[Records from a data source]

----------

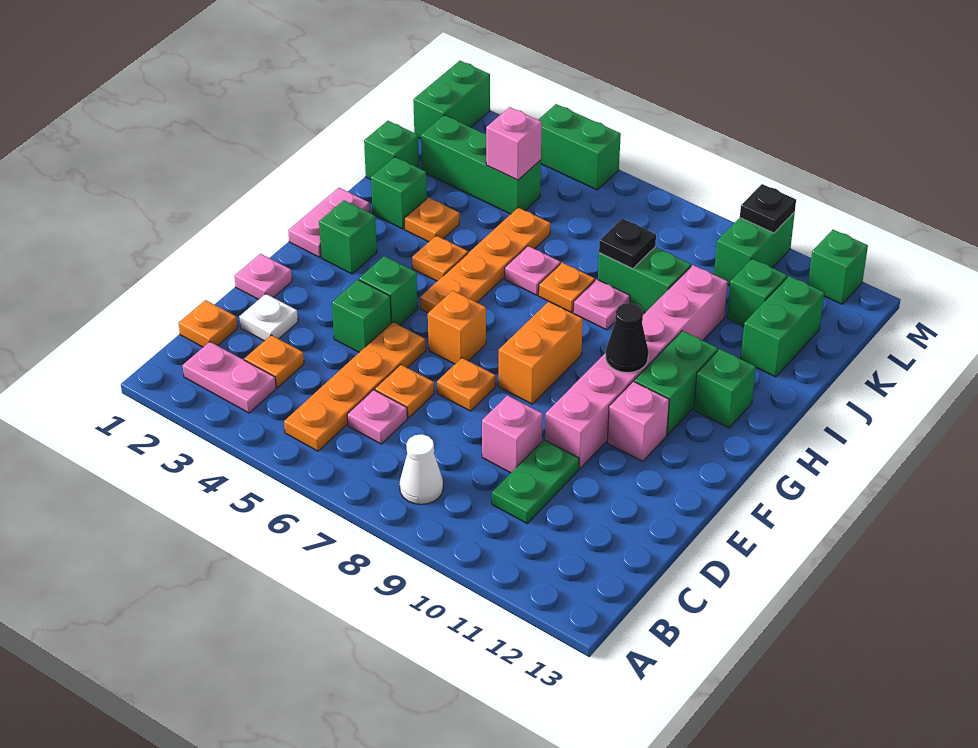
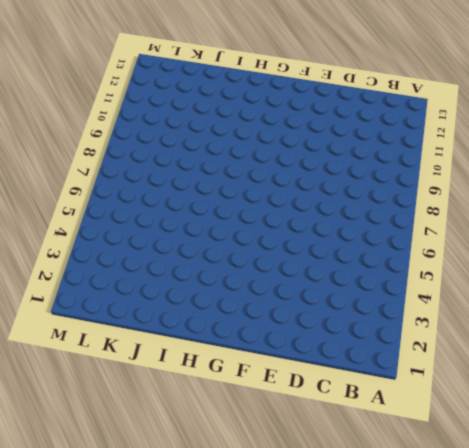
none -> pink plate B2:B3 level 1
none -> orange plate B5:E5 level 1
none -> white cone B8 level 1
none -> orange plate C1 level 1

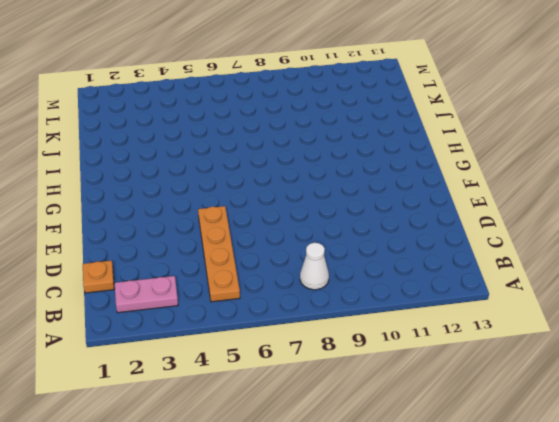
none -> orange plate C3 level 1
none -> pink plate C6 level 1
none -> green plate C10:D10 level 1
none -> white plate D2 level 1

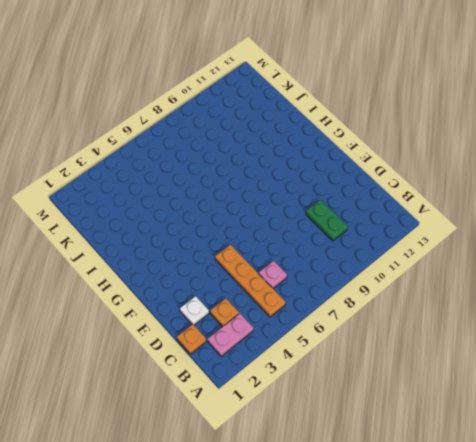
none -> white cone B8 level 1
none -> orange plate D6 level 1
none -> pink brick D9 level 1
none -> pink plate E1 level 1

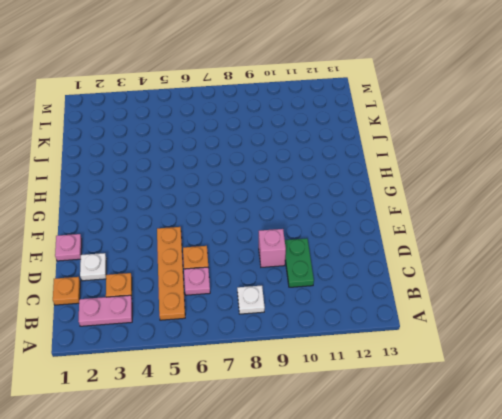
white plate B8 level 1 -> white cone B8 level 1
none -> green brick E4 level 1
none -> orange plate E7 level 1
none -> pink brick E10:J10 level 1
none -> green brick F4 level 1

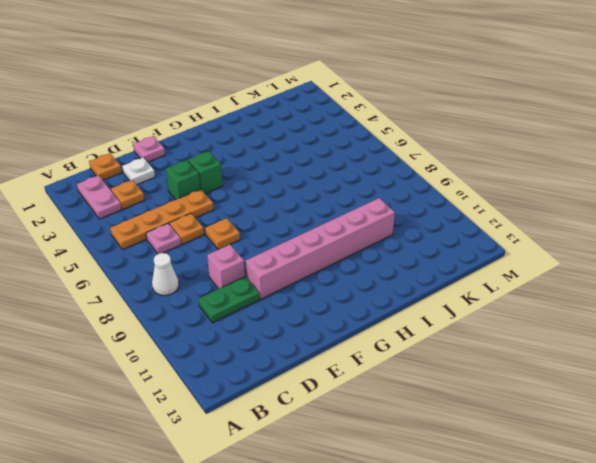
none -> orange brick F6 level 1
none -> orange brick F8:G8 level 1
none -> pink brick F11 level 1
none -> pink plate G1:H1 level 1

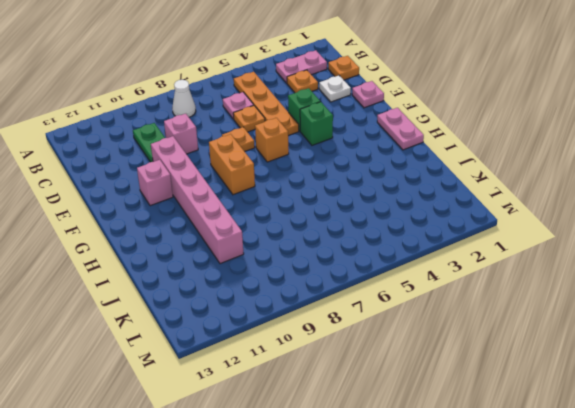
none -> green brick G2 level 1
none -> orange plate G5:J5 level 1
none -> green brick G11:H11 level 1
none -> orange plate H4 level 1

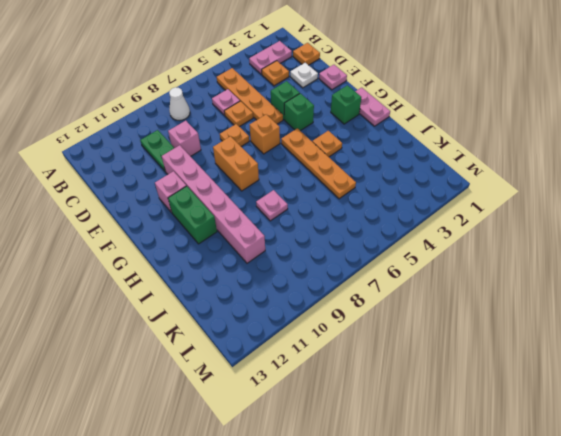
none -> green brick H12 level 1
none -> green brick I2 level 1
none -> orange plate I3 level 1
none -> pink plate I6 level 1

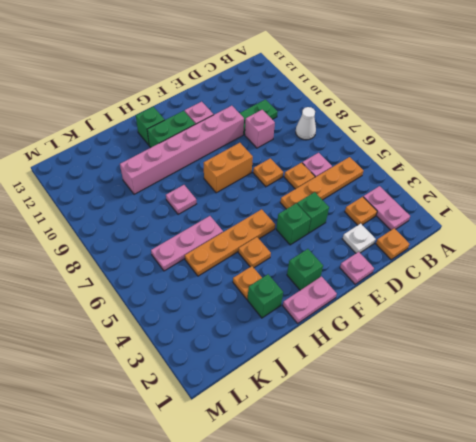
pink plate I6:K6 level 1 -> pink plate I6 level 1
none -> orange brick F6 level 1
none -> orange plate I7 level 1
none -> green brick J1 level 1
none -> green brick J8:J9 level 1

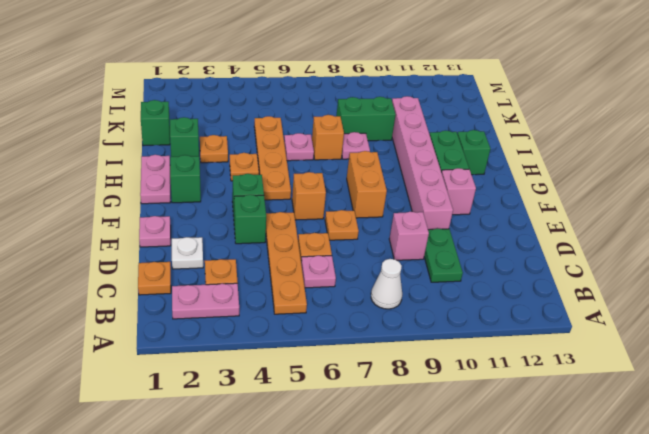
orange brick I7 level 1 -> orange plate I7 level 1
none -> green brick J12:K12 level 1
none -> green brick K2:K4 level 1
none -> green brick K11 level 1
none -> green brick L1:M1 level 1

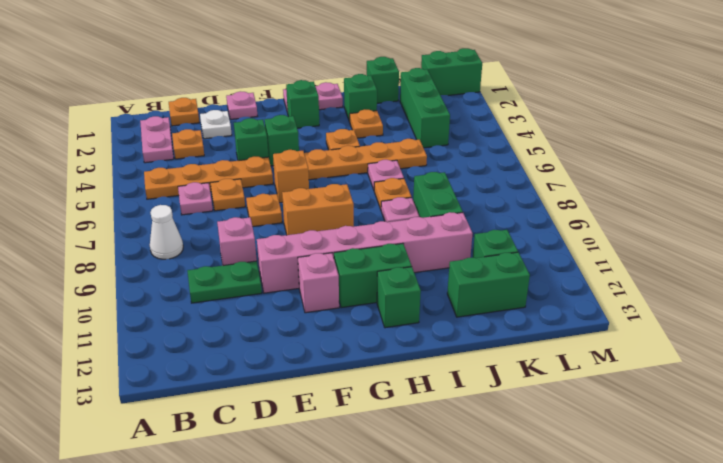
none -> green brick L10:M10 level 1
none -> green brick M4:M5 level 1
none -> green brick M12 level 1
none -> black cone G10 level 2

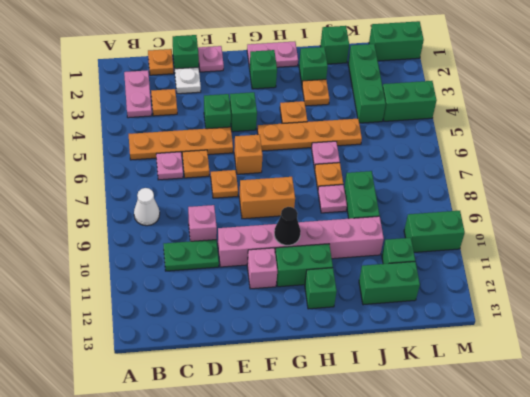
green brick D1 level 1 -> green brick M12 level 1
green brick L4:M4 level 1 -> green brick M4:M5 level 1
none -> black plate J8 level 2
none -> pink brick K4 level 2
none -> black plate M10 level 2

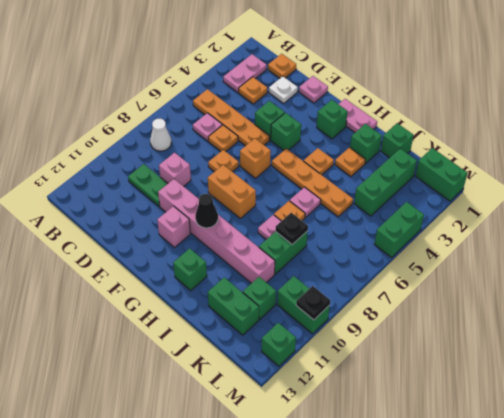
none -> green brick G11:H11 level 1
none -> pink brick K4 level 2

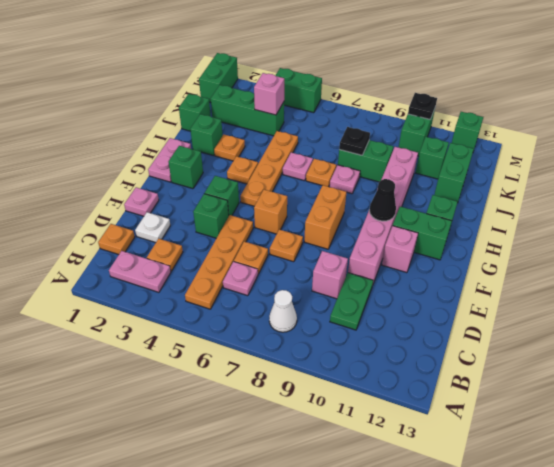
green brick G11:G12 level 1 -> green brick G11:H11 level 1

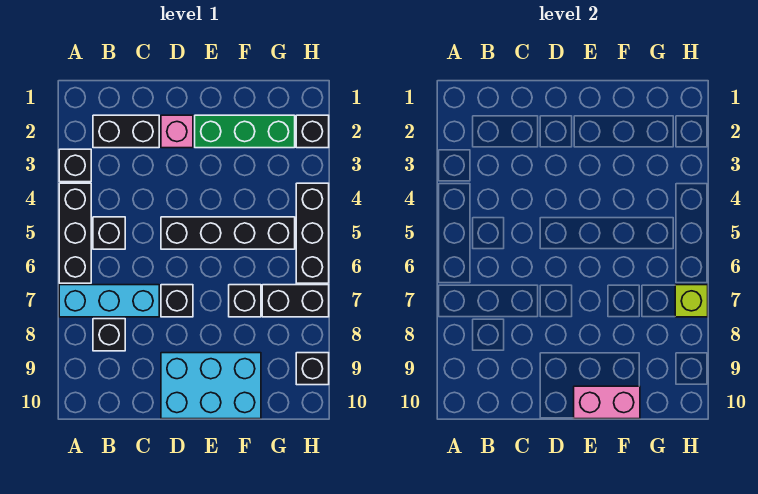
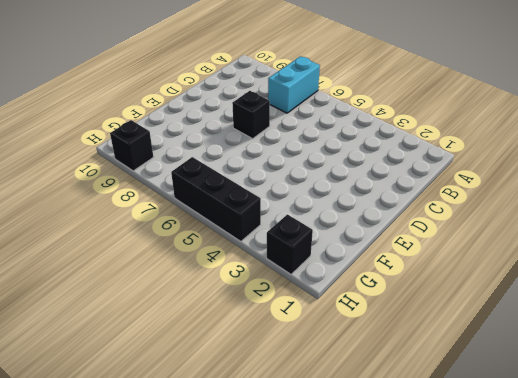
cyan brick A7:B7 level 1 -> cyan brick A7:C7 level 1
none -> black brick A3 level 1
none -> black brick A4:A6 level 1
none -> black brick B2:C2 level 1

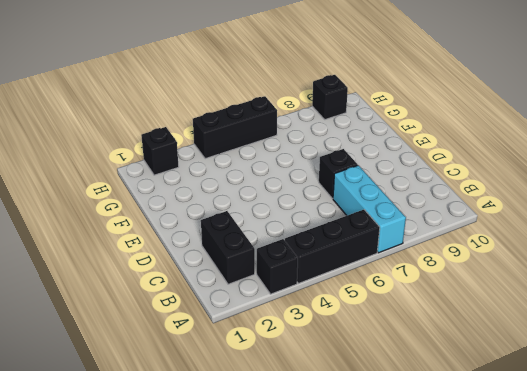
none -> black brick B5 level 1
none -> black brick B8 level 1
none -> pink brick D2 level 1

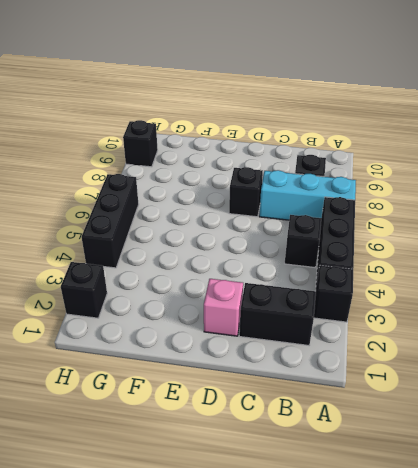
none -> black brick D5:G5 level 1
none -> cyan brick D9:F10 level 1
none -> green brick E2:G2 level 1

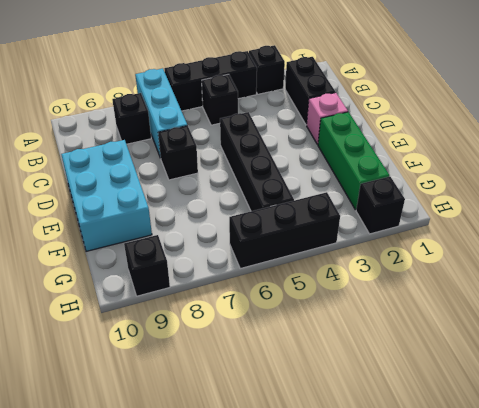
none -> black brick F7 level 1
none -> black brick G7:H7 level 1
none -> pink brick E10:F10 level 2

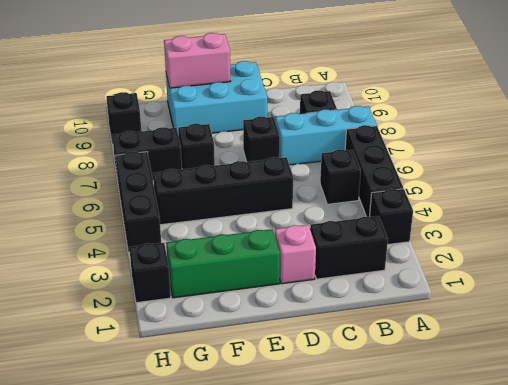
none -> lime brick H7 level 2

----------

### Exercise goal
Which lines of the data include "cone"? Copy each of them.

### Solution to the problem
none -> white cone B8 level 1
none -> white cone B8 level 1
white plate B8 level 1 -> white cone B8 level 1
none -> black cone G10 level 2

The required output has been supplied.